What you have to do: Using the material that follows, say how many lines contain the string "spoon". Answer with a number only.

Record set:
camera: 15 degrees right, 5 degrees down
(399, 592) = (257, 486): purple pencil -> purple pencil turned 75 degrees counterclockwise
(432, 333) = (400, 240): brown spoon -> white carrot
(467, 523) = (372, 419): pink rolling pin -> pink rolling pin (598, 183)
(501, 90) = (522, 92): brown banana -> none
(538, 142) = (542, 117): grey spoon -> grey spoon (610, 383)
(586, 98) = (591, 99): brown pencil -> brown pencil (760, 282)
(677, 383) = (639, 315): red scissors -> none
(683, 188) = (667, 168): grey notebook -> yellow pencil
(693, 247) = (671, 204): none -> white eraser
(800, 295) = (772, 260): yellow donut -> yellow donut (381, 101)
---
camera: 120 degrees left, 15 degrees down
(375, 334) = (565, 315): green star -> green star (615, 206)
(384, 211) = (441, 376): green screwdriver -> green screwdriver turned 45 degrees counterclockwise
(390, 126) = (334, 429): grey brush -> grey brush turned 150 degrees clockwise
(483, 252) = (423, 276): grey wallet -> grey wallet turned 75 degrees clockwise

Task solution: 2